*** Opening of DATA RECORDS ***
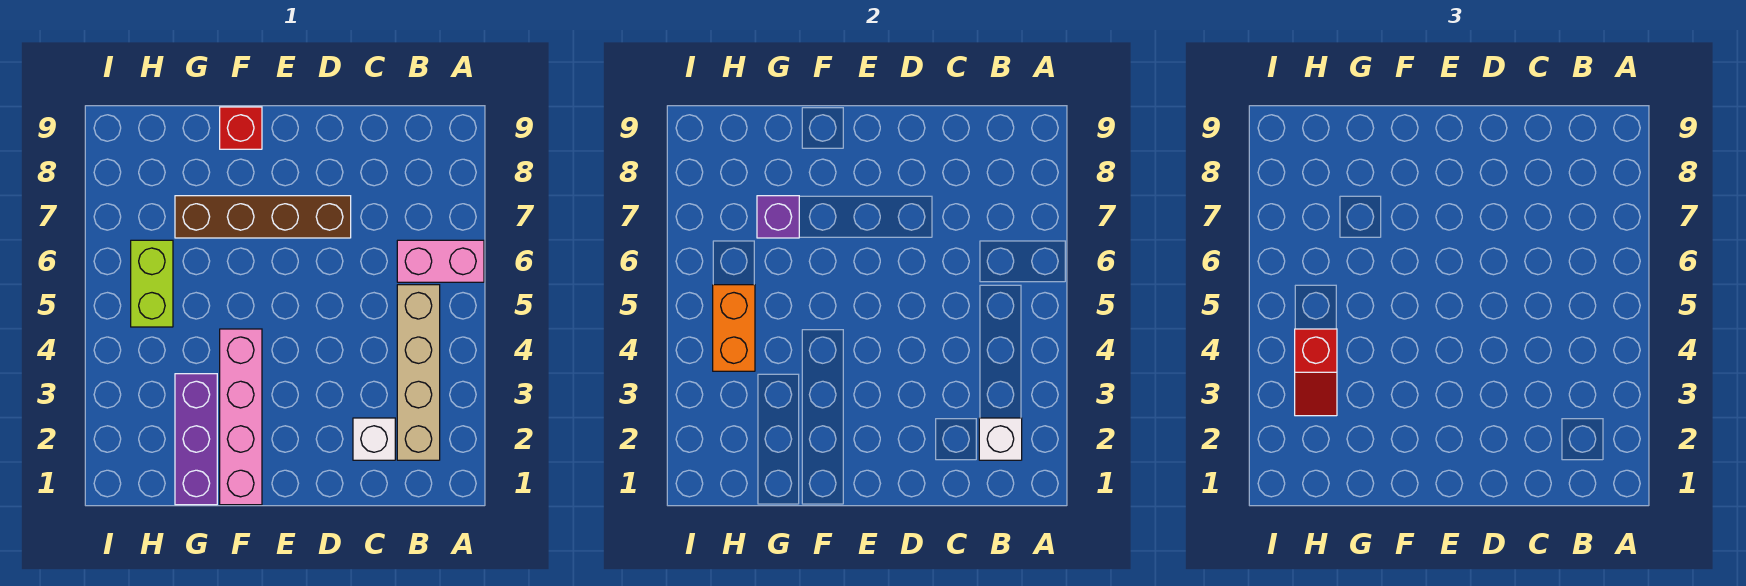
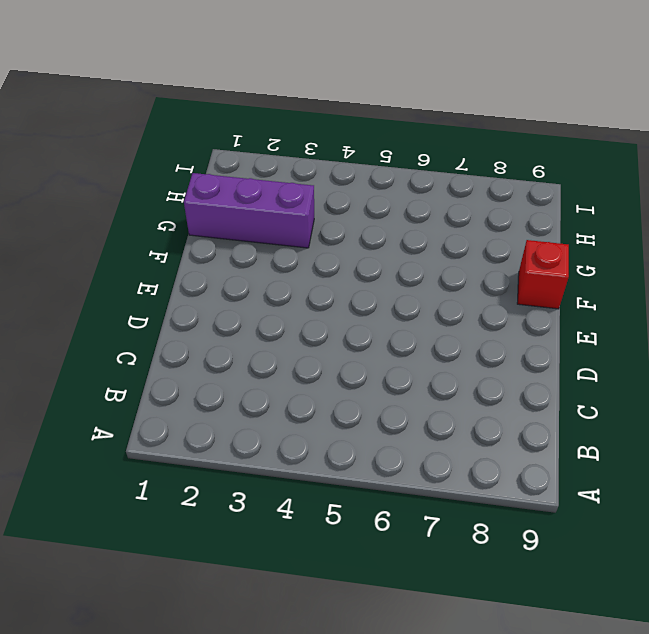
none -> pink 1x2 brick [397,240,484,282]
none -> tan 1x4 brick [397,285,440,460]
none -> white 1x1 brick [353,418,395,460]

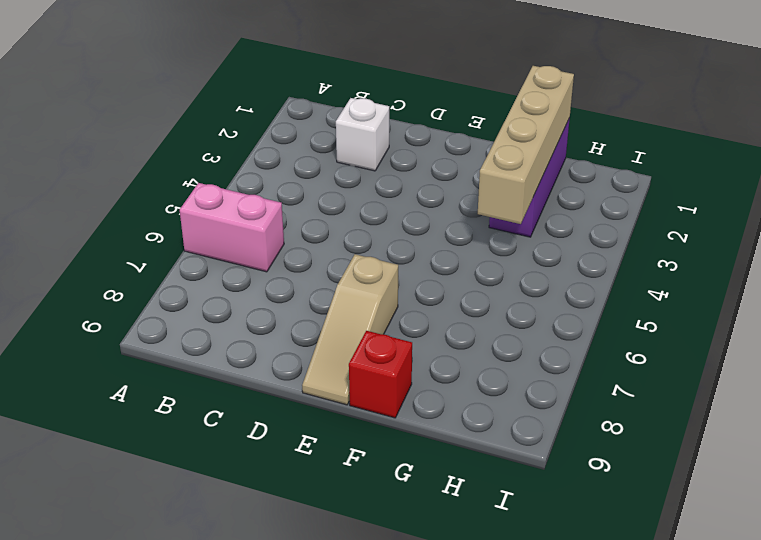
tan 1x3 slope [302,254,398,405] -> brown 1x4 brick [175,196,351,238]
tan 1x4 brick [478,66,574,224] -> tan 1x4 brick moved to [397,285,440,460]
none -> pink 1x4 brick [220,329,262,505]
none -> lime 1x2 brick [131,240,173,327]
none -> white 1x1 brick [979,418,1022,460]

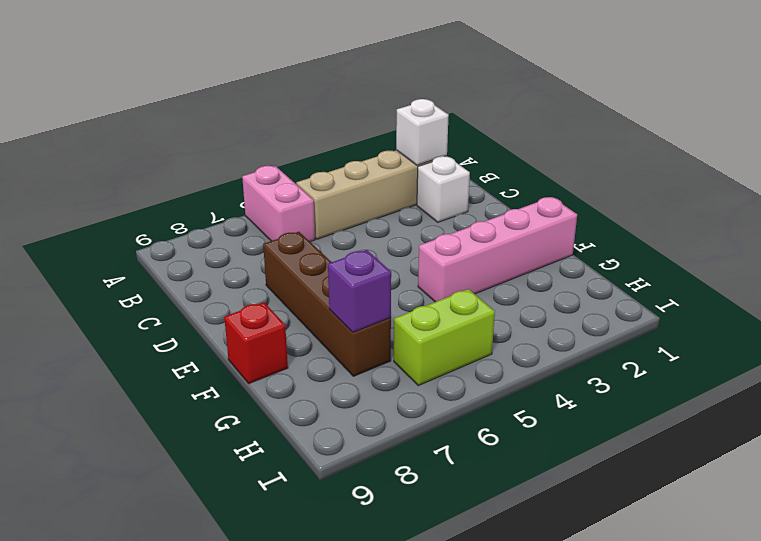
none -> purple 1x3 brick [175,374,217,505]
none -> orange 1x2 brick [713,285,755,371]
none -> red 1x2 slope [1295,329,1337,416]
*** Close of DATA RECORDS ***
PROBLEM DETAILS: Give every record back exactly as it reads, with no images.

COMPLETED TASK:
none -> pink 1x2 brick [397,240,484,282]
none -> tan 1x4 brick [397,285,440,460]
none -> white 1x1 brick [353,418,395,460]

tan 1x3 slope [302,254,398,405] -> brown 1x4 brick [175,196,351,238]
tan 1x4 brick [478,66,574,224] -> tan 1x4 brick moved to [397,285,440,460]
none -> pink 1x4 brick [220,329,262,505]
none -> lime 1x2 brick [131,240,173,327]
none -> white 1x1 brick [979,418,1022,460]

none -> purple 1x3 brick [175,374,217,505]
none -> orange 1x2 brick [713,285,755,371]
none -> red 1x2 slope [1295,329,1337,416]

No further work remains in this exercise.